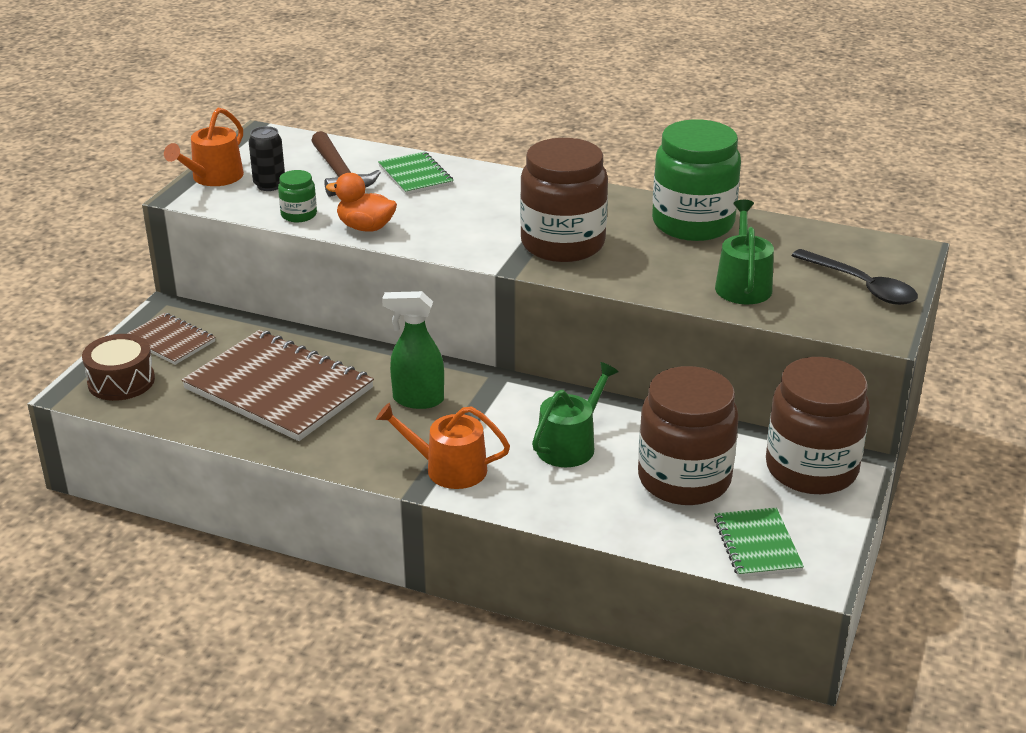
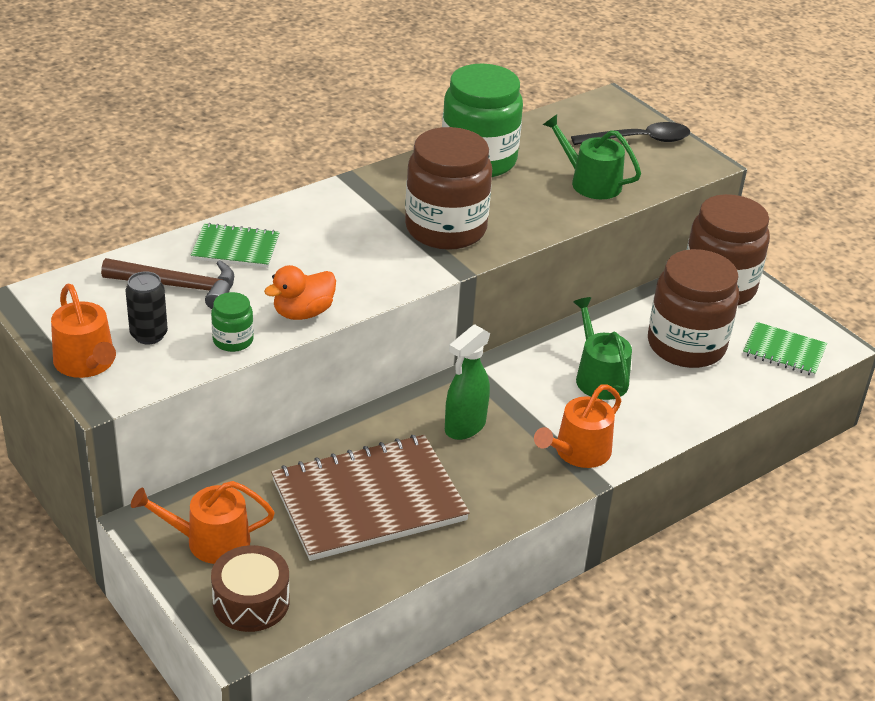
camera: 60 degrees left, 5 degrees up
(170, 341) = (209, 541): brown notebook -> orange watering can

* * *

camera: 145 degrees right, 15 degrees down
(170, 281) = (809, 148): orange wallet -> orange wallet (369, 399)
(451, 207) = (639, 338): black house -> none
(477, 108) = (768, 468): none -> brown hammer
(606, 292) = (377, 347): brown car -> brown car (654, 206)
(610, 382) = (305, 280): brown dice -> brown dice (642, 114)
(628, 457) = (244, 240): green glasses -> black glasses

WHAT YOU ARE ASKED TO DO
Your task for the entries above: copy exactly the span starting with the line with "(606, 292) = (377, 347): brown" and going on through the line with "(628, 457) = (244, 240): green", both lines included, and nothing else.

EXPECTED OUTPUT
(606, 292) = (377, 347): brown car -> brown car (654, 206)
(610, 382) = (305, 280): brown dice -> brown dice (642, 114)
(628, 457) = (244, 240): green glasses -> black glasses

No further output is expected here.